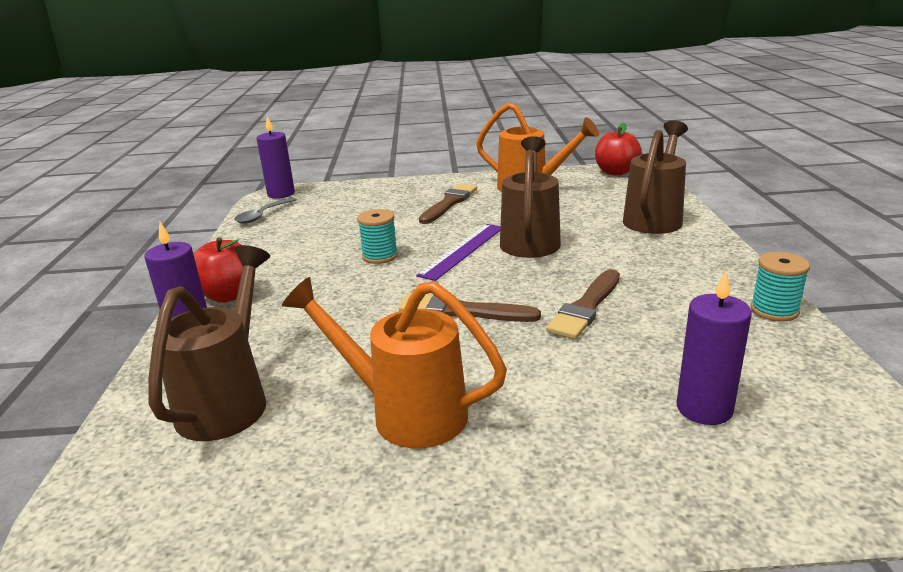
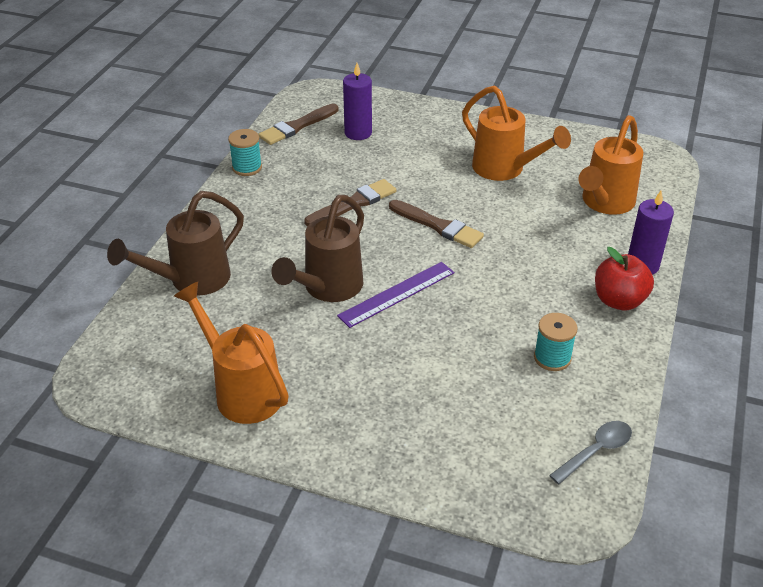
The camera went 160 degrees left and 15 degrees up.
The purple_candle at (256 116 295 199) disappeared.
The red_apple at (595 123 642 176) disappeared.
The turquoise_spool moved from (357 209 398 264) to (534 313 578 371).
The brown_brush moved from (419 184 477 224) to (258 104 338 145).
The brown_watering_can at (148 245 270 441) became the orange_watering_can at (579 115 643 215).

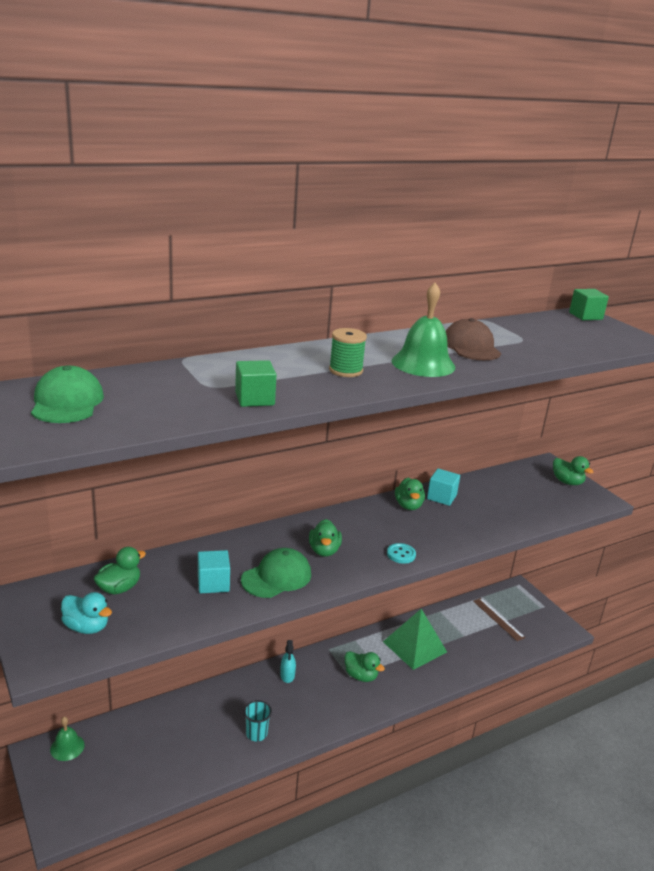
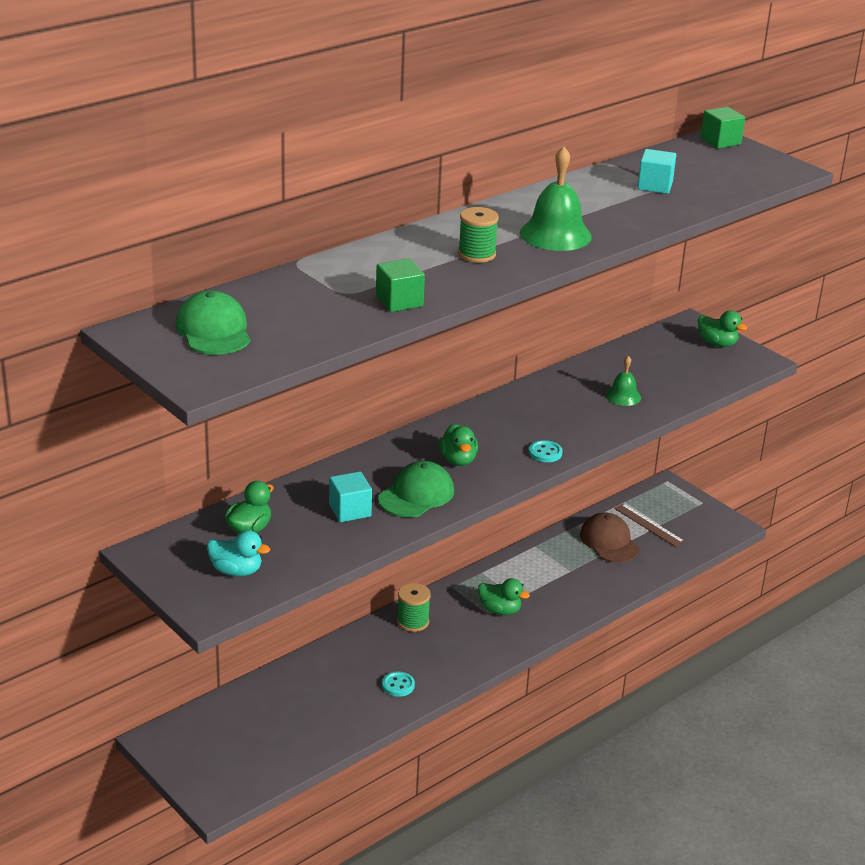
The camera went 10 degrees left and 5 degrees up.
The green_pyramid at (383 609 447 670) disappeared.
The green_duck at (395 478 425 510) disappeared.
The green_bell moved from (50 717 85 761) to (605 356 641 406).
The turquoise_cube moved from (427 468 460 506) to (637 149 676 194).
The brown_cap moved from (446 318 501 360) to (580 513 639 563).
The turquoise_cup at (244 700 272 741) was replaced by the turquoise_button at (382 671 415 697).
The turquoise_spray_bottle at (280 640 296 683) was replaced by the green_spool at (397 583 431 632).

+--

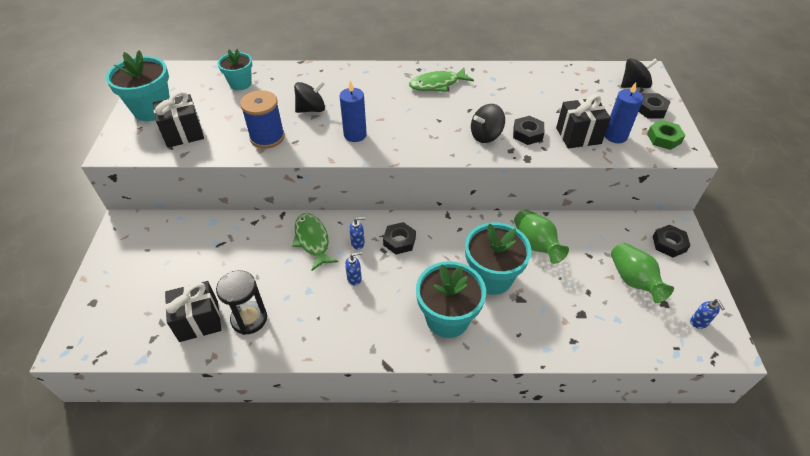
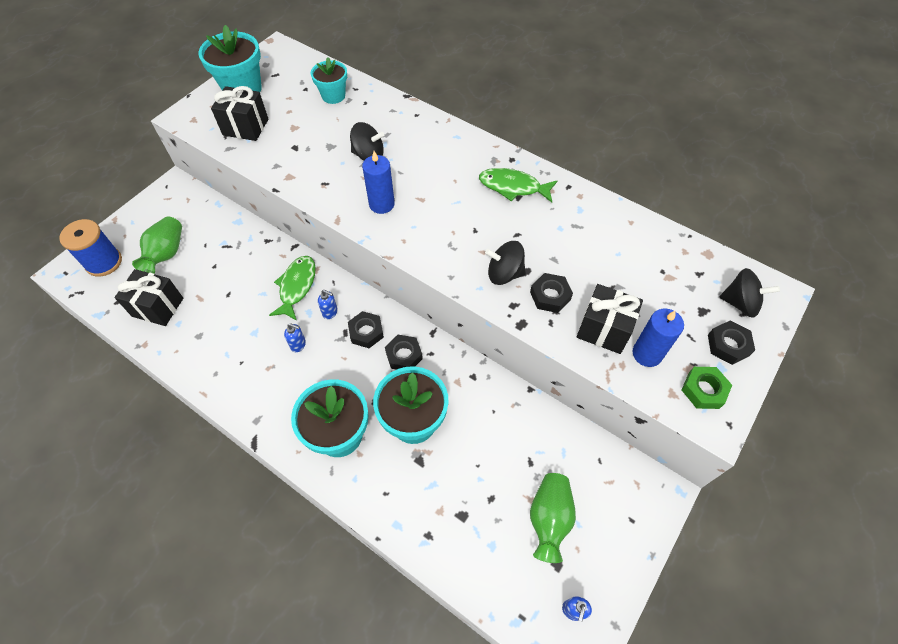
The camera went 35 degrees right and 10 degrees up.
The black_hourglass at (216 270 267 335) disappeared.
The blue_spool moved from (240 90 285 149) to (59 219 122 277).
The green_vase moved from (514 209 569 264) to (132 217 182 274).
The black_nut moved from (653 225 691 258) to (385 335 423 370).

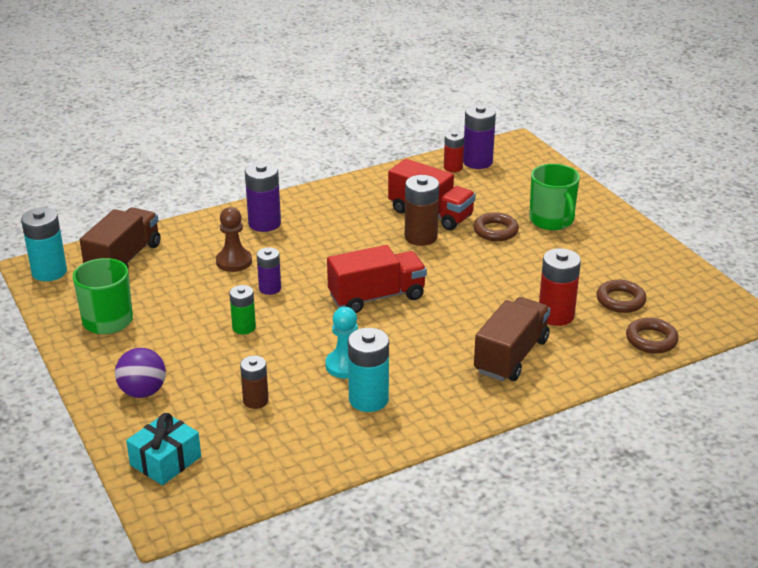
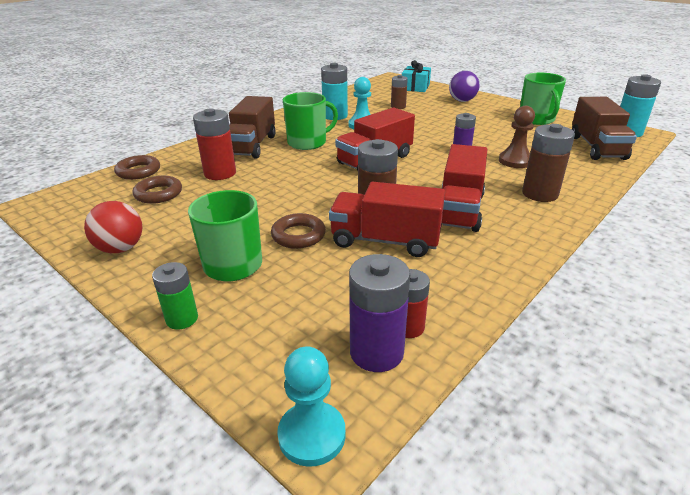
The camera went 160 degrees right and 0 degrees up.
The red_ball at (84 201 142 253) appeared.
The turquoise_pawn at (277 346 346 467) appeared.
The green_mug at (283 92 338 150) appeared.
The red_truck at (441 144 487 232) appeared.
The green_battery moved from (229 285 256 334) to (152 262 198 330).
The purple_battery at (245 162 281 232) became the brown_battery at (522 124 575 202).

+--

#### [ASSIGNMENT]
Look above for the line with "The turquoise_cup at" and the line with "The turquoise_spray_bottle at", and reproduce exactly those two lines plus every line between, nothing more.

#### [OUTPUT BELOW]
The turquoise_cup at (244 700 272 741) was replaced by the turquoise_button at (382 671 415 697).
The turquoise_spray_bottle at (280 640 296 683) was replaced by the green_spool at (397 583 431 632).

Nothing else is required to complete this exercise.